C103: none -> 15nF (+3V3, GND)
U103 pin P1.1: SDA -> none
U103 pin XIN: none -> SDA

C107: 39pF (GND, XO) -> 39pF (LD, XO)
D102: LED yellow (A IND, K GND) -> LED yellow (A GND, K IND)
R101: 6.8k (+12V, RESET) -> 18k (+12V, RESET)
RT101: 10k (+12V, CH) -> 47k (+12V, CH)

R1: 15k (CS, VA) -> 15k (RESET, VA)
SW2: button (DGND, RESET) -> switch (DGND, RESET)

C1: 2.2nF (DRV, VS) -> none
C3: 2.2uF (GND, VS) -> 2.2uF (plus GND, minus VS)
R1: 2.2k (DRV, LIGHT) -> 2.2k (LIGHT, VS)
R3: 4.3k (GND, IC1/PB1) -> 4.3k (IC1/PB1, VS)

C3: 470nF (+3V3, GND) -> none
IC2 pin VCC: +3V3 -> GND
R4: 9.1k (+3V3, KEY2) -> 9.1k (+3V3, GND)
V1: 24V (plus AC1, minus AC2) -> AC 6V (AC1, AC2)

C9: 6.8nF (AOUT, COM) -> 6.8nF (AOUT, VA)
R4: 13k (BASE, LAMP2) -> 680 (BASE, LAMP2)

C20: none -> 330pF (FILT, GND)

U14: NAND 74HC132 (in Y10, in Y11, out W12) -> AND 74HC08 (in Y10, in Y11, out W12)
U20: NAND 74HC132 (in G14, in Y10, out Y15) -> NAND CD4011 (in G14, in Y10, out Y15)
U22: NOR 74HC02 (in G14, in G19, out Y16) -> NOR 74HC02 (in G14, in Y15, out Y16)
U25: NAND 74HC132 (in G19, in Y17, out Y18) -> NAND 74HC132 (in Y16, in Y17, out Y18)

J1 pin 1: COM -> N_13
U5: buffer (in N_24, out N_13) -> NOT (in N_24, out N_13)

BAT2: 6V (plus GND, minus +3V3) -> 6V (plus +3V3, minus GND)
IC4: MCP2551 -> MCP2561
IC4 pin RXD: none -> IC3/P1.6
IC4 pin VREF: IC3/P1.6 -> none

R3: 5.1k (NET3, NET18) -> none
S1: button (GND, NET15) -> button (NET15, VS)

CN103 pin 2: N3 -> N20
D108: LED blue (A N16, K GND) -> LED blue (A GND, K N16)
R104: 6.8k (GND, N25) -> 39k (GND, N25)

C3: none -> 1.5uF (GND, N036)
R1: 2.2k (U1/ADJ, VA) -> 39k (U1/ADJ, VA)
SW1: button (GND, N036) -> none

_____

WORK TO COMPLETE: Look above for the line with "C3: 2.2uF (GND, VS)" and the line with "U22: NOR 74HC02"; transcribe both and all lines in between, exactly, and nothing else.

TASK SOLUTION:
C3: 2.2uF (GND, VS) -> 2.2uF (plus GND, minus VS)
R1: 2.2k (DRV, LIGHT) -> 2.2k (LIGHT, VS)
R3: 4.3k (GND, IC1/PB1) -> 4.3k (IC1/PB1, VS)

C3: 470nF (+3V3, GND) -> none
IC2 pin VCC: +3V3 -> GND
R4: 9.1k (+3V3, KEY2) -> 9.1k (+3V3, GND)
V1: 24V (plus AC1, minus AC2) -> AC 6V (AC1, AC2)

C9: 6.8nF (AOUT, COM) -> 6.8nF (AOUT, VA)
R4: 13k (BASE, LAMP2) -> 680 (BASE, LAMP2)

C20: none -> 330pF (FILT, GND)

U14: NAND 74HC132 (in Y10, in Y11, out W12) -> AND 74HC08 (in Y10, in Y11, out W12)
U20: NAND 74HC132 (in G14, in Y10, out Y15) -> NAND CD4011 (in G14, in Y10, out Y15)
U22: NOR 74HC02 (in G14, in G19, out Y16) -> NOR 74HC02 (in G14, in Y15, out Y16)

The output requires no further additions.